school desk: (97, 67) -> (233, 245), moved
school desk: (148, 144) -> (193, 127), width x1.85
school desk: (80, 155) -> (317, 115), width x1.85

==

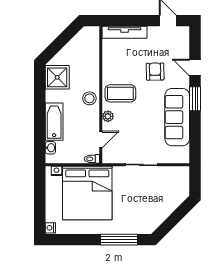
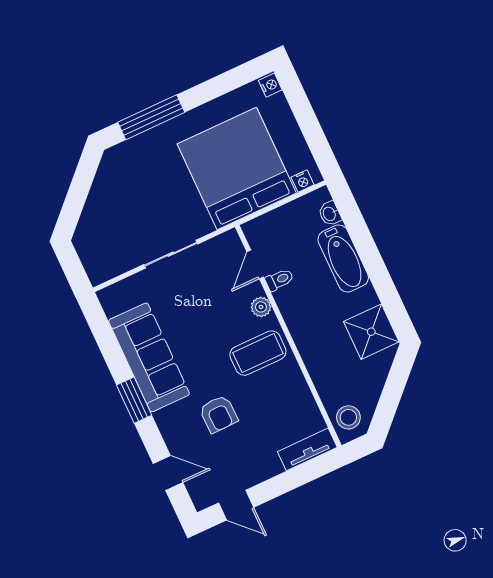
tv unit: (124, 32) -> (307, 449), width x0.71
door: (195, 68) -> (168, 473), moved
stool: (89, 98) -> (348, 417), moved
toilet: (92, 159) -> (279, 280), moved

▶ Problem:
In the material above, locate the line containing "school desk: (97, 67) -> (233, 245), moved" and the line containing "school desk: (80, 155)". Transcribe exactly those two lines and every line between them, and nothing more.

▶ Answer box:
school desk: (97, 67) -> (233, 245), moved
school desk: (148, 144) -> (193, 127), width x1.85
school desk: (80, 155) -> (317, 115), width x1.85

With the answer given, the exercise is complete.